- _DESCRIPTION OF THE TASK_
Copy out all of the data below verbatim, line for line.

================

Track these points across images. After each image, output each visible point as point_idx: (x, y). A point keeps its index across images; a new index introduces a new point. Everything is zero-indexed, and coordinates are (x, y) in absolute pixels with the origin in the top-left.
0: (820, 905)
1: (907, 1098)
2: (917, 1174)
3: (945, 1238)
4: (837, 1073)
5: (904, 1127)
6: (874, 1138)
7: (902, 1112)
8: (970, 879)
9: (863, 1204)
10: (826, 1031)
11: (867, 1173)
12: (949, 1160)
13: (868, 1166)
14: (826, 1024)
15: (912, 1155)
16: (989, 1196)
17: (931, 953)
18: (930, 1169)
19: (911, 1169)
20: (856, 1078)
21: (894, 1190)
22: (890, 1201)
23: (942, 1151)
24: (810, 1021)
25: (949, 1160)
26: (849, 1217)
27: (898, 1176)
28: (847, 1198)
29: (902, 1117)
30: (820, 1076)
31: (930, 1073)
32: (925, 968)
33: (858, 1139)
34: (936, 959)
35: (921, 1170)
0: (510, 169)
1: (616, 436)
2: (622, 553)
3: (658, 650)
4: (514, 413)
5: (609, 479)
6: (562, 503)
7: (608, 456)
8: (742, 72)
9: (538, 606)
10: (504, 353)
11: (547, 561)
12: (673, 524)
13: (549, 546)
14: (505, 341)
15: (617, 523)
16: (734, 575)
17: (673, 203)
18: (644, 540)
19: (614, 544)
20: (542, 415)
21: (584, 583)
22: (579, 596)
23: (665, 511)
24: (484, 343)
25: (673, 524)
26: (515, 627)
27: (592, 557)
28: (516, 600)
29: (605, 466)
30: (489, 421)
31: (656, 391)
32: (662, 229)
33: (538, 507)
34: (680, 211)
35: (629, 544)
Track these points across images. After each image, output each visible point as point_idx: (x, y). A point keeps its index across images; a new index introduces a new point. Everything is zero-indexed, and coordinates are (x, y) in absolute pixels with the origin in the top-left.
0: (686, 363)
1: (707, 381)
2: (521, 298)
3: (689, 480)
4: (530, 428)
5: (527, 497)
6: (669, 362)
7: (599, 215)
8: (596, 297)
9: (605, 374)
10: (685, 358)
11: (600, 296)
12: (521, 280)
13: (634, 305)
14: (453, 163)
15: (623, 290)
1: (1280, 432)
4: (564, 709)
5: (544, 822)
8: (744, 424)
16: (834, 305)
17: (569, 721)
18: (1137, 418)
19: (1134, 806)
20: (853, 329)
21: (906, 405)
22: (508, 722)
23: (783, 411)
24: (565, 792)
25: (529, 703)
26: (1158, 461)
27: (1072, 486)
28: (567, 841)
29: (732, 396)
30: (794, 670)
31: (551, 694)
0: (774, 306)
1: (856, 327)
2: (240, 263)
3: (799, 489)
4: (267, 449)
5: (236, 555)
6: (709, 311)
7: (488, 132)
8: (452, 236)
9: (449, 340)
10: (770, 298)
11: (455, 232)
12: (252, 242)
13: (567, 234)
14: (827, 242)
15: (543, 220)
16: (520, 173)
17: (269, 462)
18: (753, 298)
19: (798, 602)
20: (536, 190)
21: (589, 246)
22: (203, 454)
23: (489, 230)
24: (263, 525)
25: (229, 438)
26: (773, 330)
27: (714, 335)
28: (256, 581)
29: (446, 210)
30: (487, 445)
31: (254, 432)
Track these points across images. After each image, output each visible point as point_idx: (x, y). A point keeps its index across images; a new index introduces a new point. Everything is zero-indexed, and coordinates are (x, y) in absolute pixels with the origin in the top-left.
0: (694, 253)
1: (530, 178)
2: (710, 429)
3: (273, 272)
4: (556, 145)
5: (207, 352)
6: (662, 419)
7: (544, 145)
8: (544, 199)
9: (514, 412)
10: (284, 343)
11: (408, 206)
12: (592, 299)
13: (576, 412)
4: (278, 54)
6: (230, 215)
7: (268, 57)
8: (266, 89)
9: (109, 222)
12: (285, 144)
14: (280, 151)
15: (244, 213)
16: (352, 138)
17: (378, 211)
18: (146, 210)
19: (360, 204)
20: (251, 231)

================

- _ANSWER FOR THE TASK_
Track these points across images. After each image, output each visible point as point_idx: (x, y). A point keeps its index across images; a new index introduces a new point. Everything is zero-indexed, and coordinates are (x, y) in absolute pixels with the origin in the top-left.
0: (820, 905)
1: (907, 1098)
2: (917, 1174)
3: (945, 1238)
4: (837, 1073)
5: (904, 1127)
6: (874, 1138)
7: (902, 1112)
8: (970, 879)
9: (863, 1204)
10: (826, 1031)
11: (867, 1173)
12: (949, 1160)
13: (868, 1166)
14: (826, 1024)
15: (912, 1155)
16: (989, 1196)
17: (931, 953)
18: (930, 1169)
19: (911, 1169)
20: (856, 1078)
21: (894, 1190)
22: (890, 1201)
23: (942, 1151)
24: (810, 1021)
25: (949, 1160)
26: (849, 1217)
27: (898, 1176)
28: (847, 1198)
29: (902, 1117)
30: (820, 1076)
31: (930, 1073)
32: (925, 968)
33: (858, 1139)
34: (936, 959)
35: (921, 1170)
0: (510, 169)
1: (616, 436)
2: (622, 553)
3: (658, 650)
4: (514, 413)
5: (609, 479)
6: (562, 503)
7: (608, 456)
8: (742, 72)
9: (538, 606)
10: (504, 353)
11: (547, 561)
12: (673, 524)
13: (549, 546)
14: (505, 341)
15: (617, 523)
16: (734, 575)
17: (673, 203)
18: (644, 540)
19: (614, 544)
20: (542, 415)
21: (584, 583)
22: (579, 596)
23: (665, 511)
24: (484, 343)
25: (673, 524)
26: (515, 627)
27: (592, 557)
28: (516, 600)
29: (605, 466)
30: (489, 421)
31: (656, 391)
32: (662, 229)
33: (538, 507)
34: (680, 211)
35: (629, 544)
Track these points across images. After each image, output each visible point as point_idx: (x, y). A point keeps its index across images; a new index introduces a new point. Everything is zero-indexed, and coordinates are (x, y) in absolute pixels with the origin in the top-left.
0: (686, 363)
1: (707, 381)
2: (521, 298)
3: (689, 480)
4: (530, 428)
5: (527, 497)
6: (669, 362)
7: (599, 215)
8: (596, 297)
9: (605, 374)
10: (685, 358)
11: (600, 296)
12: (521, 280)
13: (634, 305)
14: (453, 163)
15: (623, 290)
1: (1280, 432)
4: (564, 709)
5: (544, 822)
8: (744, 424)
16: (834, 305)
17: (569, 721)
18: (1137, 418)
19: (1134, 806)
20: (853, 329)
21: (906, 405)
22: (508, 722)
23: (783, 411)
24: (565, 792)
25: (529, 703)
26: (1158, 461)
27: (1072, 486)
28: (567, 841)
29: (732, 396)
30: (794, 670)
31: (551, 694)
0: (774, 306)
1: (856, 327)
2: (240, 263)
3: (799, 489)
4: (267, 449)
5: (236, 555)
6: (709, 311)
7: (488, 132)
8: (452, 236)
9: (449, 340)
10: (770, 298)
11: (455, 232)
12: (252, 242)
13: (567, 234)
14: (827, 242)
15: (543, 220)
16: (520, 173)
17: (269, 462)
18: (753, 298)
19: (798, 602)
20: (536, 190)
21: (589, 246)
22: (203, 454)
23: (489, 230)
24: (263, 525)
25: (229, 438)
26: (773, 330)
27: (714, 335)
28: (256, 581)
29: (446, 210)
30: (487, 445)
31: (254, 432)
Track these points across images. After each image, output each visible point as point_idx: (x, y). A point keeps its index across images; a new index introduces a new point. Everything is zero-indexed, and coordinates are (x, y) in absolute pixels with the origin in the top-left.
0: (694, 253)
1: (530, 178)
2: (710, 429)
3: (273, 272)
4: (556, 145)
5: (207, 352)
6: (662, 419)
7: (544, 145)
8: (544, 199)
9: (514, 412)
10: (284, 343)
11: (408, 206)
12: (592, 299)
13: (576, 412)
4: (278, 54)
6: (230, 215)
7: (268, 57)
8: (266, 89)
9: (109, 222)
12: (285, 144)
14: (280, 151)
15: (244, 213)
16: (352, 138)
17: (378, 211)
18: (146, 210)
19: (360, 204)
20: (251, 231)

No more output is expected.